• _REQUIRED ACTION_
Pull out every line below that contains the word "switch".

• _EXERCISE DATA_
········

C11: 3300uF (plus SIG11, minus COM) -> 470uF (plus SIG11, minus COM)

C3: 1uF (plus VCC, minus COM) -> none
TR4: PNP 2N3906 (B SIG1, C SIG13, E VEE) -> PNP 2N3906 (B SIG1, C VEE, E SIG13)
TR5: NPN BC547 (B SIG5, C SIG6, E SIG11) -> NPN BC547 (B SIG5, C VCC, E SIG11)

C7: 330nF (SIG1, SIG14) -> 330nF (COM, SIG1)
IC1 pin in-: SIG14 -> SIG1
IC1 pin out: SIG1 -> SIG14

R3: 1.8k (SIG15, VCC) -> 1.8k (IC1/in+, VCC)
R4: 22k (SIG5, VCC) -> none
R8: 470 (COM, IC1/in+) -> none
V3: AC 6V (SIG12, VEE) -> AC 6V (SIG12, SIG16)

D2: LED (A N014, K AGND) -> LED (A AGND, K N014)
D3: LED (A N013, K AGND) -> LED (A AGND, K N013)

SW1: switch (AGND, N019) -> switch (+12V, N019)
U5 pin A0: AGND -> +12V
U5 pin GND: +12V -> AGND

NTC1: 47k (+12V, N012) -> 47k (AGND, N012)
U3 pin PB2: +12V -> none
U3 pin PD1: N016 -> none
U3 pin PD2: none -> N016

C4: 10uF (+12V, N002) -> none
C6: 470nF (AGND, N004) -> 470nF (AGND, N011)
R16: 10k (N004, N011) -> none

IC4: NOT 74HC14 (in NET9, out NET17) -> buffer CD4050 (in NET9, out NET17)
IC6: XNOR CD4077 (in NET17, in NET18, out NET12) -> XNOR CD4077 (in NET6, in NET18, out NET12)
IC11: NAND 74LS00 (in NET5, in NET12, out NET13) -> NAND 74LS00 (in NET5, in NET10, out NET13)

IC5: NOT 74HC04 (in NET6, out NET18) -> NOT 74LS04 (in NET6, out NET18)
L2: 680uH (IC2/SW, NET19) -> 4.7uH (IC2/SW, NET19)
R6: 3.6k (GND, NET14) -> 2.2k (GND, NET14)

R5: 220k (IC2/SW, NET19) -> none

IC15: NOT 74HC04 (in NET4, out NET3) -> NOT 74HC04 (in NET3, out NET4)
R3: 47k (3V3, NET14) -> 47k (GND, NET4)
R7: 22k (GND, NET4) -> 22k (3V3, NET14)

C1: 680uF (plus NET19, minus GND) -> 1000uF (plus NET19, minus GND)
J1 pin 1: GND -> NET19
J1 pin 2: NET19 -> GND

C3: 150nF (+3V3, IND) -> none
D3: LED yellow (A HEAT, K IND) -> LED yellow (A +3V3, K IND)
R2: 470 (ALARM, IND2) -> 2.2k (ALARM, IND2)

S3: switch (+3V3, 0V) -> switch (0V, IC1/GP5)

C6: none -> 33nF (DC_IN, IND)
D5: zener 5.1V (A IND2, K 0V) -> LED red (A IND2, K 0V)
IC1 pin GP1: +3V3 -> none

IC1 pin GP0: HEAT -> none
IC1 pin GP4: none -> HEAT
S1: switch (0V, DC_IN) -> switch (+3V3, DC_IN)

········

• _RESULT OF THE TASK_
SW1: switch (AGND, N019) -> switch (+12V, N019)
S3: switch (+3V3, 0V) -> switch (0V, IC1/GP5)
S1: switch (0V, DC_IN) -> switch (+3V3, DC_IN)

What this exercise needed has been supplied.